* start Listing *

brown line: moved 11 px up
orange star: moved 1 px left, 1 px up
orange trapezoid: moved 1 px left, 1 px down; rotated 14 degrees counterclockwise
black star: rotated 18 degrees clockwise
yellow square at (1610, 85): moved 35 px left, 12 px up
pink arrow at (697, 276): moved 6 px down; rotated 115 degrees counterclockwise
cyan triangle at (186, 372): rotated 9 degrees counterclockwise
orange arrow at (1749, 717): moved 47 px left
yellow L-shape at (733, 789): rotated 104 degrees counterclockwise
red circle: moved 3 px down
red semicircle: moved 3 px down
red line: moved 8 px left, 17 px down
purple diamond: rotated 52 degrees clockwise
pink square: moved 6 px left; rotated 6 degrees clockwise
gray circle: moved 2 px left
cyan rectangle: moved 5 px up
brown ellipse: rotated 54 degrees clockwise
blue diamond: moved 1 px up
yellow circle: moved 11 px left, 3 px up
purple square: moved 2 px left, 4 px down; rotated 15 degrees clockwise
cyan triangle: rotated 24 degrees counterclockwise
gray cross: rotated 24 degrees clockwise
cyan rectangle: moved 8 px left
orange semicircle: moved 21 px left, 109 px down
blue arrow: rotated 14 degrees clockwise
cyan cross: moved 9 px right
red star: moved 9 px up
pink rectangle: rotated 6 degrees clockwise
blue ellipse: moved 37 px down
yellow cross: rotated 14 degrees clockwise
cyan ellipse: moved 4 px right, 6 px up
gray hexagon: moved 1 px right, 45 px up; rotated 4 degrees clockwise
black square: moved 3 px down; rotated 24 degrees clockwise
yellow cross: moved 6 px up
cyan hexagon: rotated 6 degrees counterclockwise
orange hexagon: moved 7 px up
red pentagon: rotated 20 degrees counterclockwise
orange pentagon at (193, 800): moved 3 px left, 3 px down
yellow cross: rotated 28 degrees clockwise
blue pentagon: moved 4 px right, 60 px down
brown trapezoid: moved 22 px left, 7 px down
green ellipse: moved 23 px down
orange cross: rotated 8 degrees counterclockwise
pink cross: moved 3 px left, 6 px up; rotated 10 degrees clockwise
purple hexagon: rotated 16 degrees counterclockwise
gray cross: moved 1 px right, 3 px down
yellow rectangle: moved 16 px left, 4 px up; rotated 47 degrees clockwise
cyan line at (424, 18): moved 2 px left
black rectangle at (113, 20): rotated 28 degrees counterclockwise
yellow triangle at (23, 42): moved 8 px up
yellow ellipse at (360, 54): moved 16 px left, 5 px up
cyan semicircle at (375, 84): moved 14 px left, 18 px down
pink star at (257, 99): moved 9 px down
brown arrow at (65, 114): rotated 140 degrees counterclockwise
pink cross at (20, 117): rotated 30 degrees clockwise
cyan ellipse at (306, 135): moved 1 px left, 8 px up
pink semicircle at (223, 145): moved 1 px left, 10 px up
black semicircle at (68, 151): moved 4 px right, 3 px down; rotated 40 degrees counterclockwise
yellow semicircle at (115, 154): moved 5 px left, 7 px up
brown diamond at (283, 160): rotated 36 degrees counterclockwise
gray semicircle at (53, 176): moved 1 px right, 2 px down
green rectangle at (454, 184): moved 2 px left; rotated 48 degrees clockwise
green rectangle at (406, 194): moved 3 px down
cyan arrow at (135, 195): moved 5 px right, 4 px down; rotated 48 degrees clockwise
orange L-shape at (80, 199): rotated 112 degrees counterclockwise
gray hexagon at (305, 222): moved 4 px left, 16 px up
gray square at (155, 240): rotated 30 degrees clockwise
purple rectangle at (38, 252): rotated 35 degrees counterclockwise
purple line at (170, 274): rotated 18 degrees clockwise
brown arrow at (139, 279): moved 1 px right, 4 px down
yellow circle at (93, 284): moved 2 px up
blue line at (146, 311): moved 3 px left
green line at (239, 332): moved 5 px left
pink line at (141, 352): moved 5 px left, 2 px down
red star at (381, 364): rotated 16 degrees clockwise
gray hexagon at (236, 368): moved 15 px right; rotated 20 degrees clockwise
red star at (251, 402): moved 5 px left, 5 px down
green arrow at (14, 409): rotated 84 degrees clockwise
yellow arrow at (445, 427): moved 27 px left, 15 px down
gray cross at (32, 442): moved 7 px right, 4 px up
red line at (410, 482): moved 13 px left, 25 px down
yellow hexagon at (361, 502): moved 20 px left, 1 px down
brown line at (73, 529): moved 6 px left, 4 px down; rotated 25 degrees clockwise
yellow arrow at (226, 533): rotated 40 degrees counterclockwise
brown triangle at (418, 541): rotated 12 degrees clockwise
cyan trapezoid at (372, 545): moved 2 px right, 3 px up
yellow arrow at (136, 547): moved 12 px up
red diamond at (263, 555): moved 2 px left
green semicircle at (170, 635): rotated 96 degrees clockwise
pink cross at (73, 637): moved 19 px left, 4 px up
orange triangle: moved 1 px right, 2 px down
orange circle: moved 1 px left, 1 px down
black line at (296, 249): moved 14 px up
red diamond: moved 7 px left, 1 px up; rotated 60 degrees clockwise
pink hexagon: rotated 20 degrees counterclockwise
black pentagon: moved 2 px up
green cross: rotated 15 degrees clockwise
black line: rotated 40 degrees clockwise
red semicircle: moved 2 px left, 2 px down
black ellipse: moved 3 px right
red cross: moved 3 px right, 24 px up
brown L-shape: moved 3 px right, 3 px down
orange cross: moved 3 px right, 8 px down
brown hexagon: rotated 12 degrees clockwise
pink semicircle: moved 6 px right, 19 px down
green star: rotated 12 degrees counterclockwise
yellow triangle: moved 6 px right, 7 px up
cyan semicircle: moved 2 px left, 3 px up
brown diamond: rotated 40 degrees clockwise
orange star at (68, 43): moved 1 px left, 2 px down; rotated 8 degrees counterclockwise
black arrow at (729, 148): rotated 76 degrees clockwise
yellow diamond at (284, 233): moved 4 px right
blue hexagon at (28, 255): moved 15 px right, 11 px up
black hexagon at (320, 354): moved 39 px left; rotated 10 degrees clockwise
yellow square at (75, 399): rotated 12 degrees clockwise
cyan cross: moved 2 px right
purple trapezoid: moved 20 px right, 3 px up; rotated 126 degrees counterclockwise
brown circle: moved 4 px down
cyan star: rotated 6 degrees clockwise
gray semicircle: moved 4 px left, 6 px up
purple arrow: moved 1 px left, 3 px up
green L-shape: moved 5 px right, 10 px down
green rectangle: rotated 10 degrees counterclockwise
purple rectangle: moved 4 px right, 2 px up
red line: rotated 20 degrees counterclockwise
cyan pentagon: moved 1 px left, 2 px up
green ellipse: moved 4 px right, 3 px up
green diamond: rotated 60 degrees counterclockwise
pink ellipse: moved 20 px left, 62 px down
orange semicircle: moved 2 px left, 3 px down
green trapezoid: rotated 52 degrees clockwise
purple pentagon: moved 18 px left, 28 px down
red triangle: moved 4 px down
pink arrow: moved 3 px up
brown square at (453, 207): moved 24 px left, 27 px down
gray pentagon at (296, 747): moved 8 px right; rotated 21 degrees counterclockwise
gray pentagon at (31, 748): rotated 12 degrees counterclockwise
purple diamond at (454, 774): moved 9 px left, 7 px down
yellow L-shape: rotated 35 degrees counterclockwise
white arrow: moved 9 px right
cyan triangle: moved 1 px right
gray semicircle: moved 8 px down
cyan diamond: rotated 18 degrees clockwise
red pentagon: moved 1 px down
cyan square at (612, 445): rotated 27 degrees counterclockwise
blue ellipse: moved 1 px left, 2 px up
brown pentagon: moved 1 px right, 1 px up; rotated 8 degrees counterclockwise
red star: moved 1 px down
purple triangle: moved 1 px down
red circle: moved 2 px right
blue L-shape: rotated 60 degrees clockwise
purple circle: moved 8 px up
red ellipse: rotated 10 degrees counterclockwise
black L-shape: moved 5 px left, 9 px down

* end Listing *

▸ **Request**: Output every one of the items above verbatim, line for line, with no changes.

▸ **Written solution**:
brown line: moved 11 px up
orange star: moved 1 px left, 1 px up
orange trapezoid: moved 1 px left, 1 px down; rotated 14 degrees counterclockwise
black star: rotated 18 degrees clockwise
yellow square at (1610, 85): moved 35 px left, 12 px up
pink arrow at (697, 276): moved 6 px down; rotated 115 degrees counterclockwise
cyan triangle at (186, 372): rotated 9 degrees counterclockwise
orange arrow at (1749, 717): moved 47 px left
yellow L-shape at (733, 789): rotated 104 degrees counterclockwise
red circle: moved 3 px down
red semicircle: moved 3 px down
red line: moved 8 px left, 17 px down
purple diamond: rotated 52 degrees clockwise
pink square: moved 6 px left; rotated 6 degrees clockwise
gray circle: moved 2 px left
cyan rectangle: moved 5 px up
brown ellipse: rotated 54 degrees clockwise
blue diamond: moved 1 px up
yellow circle: moved 11 px left, 3 px up
purple square: moved 2 px left, 4 px down; rotated 15 degrees clockwise
cyan triangle: rotated 24 degrees counterclockwise
gray cross: rotated 24 degrees clockwise
cyan rectangle: moved 8 px left
orange semicircle: moved 21 px left, 109 px down
blue arrow: rotated 14 degrees clockwise
cyan cross: moved 9 px right
red star: moved 9 px up
pink rectangle: rotated 6 degrees clockwise
blue ellipse: moved 37 px down
yellow cross: rotated 14 degrees clockwise
cyan ellipse: moved 4 px right, 6 px up
gray hexagon: moved 1 px right, 45 px up; rotated 4 degrees clockwise
black square: moved 3 px down; rotated 24 degrees clockwise
yellow cross: moved 6 px up
cyan hexagon: rotated 6 degrees counterclockwise
orange hexagon: moved 7 px up
red pentagon: rotated 20 degrees counterclockwise
orange pentagon at (193, 800): moved 3 px left, 3 px down
yellow cross: rotated 28 degrees clockwise
blue pentagon: moved 4 px right, 60 px down
brown trapezoid: moved 22 px left, 7 px down
green ellipse: moved 23 px down
orange cross: rotated 8 degrees counterclockwise
pink cross: moved 3 px left, 6 px up; rotated 10 degrees clockwise
purple hexagon: rotated 16 degrees counterclockwise
gray cross: moved 1 px right, 3 px down
yellow rectangle: moved 16 px left, 4 px up; rotated 47 degrees clockwise
cyan line at (424, 18): moved 2 px left
black rectangle at (113, 20): rotated 28 degrees counterclockwise
yellow triangle at (23, 42): moved 8 px up
yellow ellipse at (360, 54): moved 16 px left, 5 px up
cyan semicircle at (375, 84): moved 14 px left, 18 px down
pink star at (257, 99): moved 9 px down
brown arrow at (65, 114): rotated 140 degrees counterclockwise
pink cross at (20, 117): rotated 30 degrees clockwise
cyan ellipse at (306, 135): moved 1 px left, 8 px up
pink semicircle at (223, 145): moved 1 px left, 10 px up
black semicircle at (68, 151): moved 4 px right, 3 px down; rotated 40 degrees counterclockwise
yellow semicircle at (115, 154): moved 5 px left, 7 px up
brown diamond at (283, 160): rotated 36 degrees counterclockwise
gray semicircle at (53, 176): moved 1 px right, 2 px down
green rectangle at (454, 184): moved 2 px left; rotated 48 degrees clockwise
green rectangle at (406, 194): moved 3 px down
cyan arrow at (135, 195): moved 5 px right, 4 px down; rotated 48 degrees clockwise
orange L-shape at (80, 199): rotated 112 degrees counterclockwise
gray hexagon at (305, 222): moved 4 px left, 16 px up
gray square at (155, 240): rotated 30 degrees clockwise
purple rectangle at (38, 252): rotated 35 degrees counterclockwise
purple line at (170, 274): rotated 18 degrees clockwise
brown arrow at (139, 279): moved 1 px right, 4 px down
yellow circle at (93, 284): moved 2 px up
blue line at (146, 311): moved 3 px left
green line at (239, 332): moved 5 px left
pink line at (141, 352): moved 5 px left, 2 px down
red star at (381, 364): rotated 16 degrees clockwise
gray hexagon at (236, 368): moved 15 px right; rotated 20 degrees clockwise
red star at (251, 402): moved 5 px left, 5 px down
green arrow at (14, 409): rotated 84 degrees clockwise
yellow arrow at (445, 427): moved 27 px left, 15 px down
gray cross at (32, 442): moved 7 px right, 4 px up
red line at (410, 482): moved 13 px left, 25 px down
yellow hexagon at (361, 502): moved 20 px left, 1 px down
brown line at (73, 529): moved 6 px left, 4 px down; rotated 25 degrees clockwise
yellow arrow at (226, 533): rotated 40 degrees counterclockwise
brown triangle at (418, 541): rotated 12 degrees clockwise
cyan trapezoid at (372, 545): moved 2 px right, 3 px up
yellow arrow at (136, 547): moved 12 px up
red diamond at (263, 555): moved 2 px left
green semicircle at (170, 635): rotated 96 degrees clockwise
pink cross at (73, 637): moved 19 px left, 4 px up
orange triangle: moved 1 px right, 2 px down
orange circle: moved 1 px left, 1 px down
black line at (296, 249): moved 14 px up
red diamond: moved 7 px left, 1 px up; rotated 60 degrees clockwise
pink hexagon: rotated 20 degrees counterclockwise
black pentagon: moved 2 px up
green cross: rotated 15 degrees clockwise
black line: rotated 40 degrees clockwise
red semicircle: moved 2 px left, 2 px down
black ellipse: moved 3 px right
red cross: moved 3 px right, 24 px up
brown L-shape: moved 3 px right, 3 px down
orange cross: moved 3 px right, 8 px down
brown hexagon: rotated 12 degrees clockwise
pink semicircle: moved 6 px right, 19 px down
green star: rotated 12 degrees counterclockwise
yellow triangle: moved 6 px right, 7 px up
cyan semicircle: moved 2 px left, 3 px up
brown diamond: rotated 40 degrees clockwise
orange star at (68, 43): moved 1 px left, 2 px down; rotated 8 degrees counterclockwise
black arrow at (729, 148): rotated 76 degrees clockwise
yellow diamond at (284, 233): moved 4 px right
blue hexagon at (28, 255): moved 15 px right, 11 px up
black hexagon at (320, 354): moved 39 px left; rotated 10 degrees clockwise
yellow square at (75, 399): rotated 12 degrees clockwise
cyan cross: moved 2 px right
purple trapezoid: moved 20 px right, 3 px up; rotated 126 degrees counterclockwise
brown circle: moved 4 px down
cyan star: rotated 6 degrees clockwise
gray semicircle: moved 4 px left, 6 px up
purple arrow: moved 1 px left, 3 px up
green L-shape: moved 5 px right, 10 px down
green rectangle: rotated 10 degrees counterclockwise
purple rectangle: moved 4 px right, 2 px up
red line: rotated 20 degrees counterclockwise
cyan pentagon: moved 1 px left, 2 px up
green ellipse: moved 4 px right, 3 px up
green diamond: rotated 60 degrees counterclockwise
pink ellipse: moved 20 px left, 62 px down
orange semicircle: moved 2 px left, 3 px down
green trapezoid: rotated 52 degrees clockwise
purple pentagon: moved 18 px left, 28 px down
red triangle: moved 4 px down
pink arrow: moved 3 px up
brown square at (453, 207): moved 24 px left, 27 px down
gray pentagon at (296, 747): moved 8 px right; rotated 21 degrees counterclockwise
gray pentagon at (31, 748): rotated 12 degrees counterclockwise
purple diamond at (454, 774): moved 9 px left, 7 px down
yellow L-shape: rotated 35 degrees counterclockwise
white arrow: moved 9 px right
cyan triangle: moved 1 px right
gray semicircle: moved 8 px down
cyan diamond: rotated 18 degrees clockwise
red pentagon: moved 1 px down
cyan square at (612, 445): rotated 27 degrees counterclockwise
blue ellipse: moved 1 px left, 2 px up
brown pentagon: moved 1 px right, 1 px up; rotated 8 degrees counterclockwise
red star: moved 1 px down
purple triangle: moved 1 px down
red circle: moved 2 px right
blue L-shape: rotated 60 degrees clockwise
purple circle: moved 8 px up
red ellipse: rotated 10 degrees counterclockwise
black L-shape: moved 5 px left, 9 px down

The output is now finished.